## AVAILABLE DATA
★ ★ ★ ★ ★

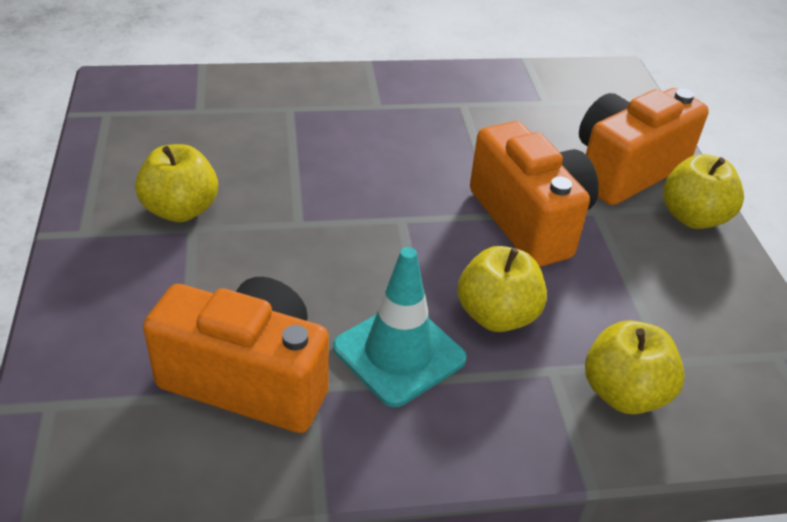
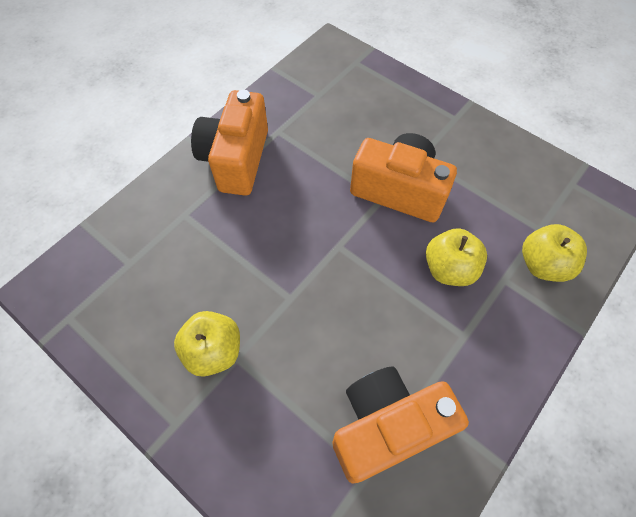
camera: 40 degrees left, 20 degrees up
(399, 353) = (434, 336): turquoise traffic cone -> none
(625, 170) = (405, 116): orange camera -> orange camera (236, 159)
(693, 217) = (464, 124): yellow apple -> none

★ ★ ★ ★ ★

## REQUIREMENT
Would you please set down the listing above exactly, minus its images?

## ANSWER SPACE
camera: 40 degrees left, 20 degrees up
(399, 353) = (434, 336): turquoise traffic cone -> none
(625, 170) = (405, 116): orange camera -> orange camera (236, 159)
(693, 217) = (464, 124): yellow apple -> none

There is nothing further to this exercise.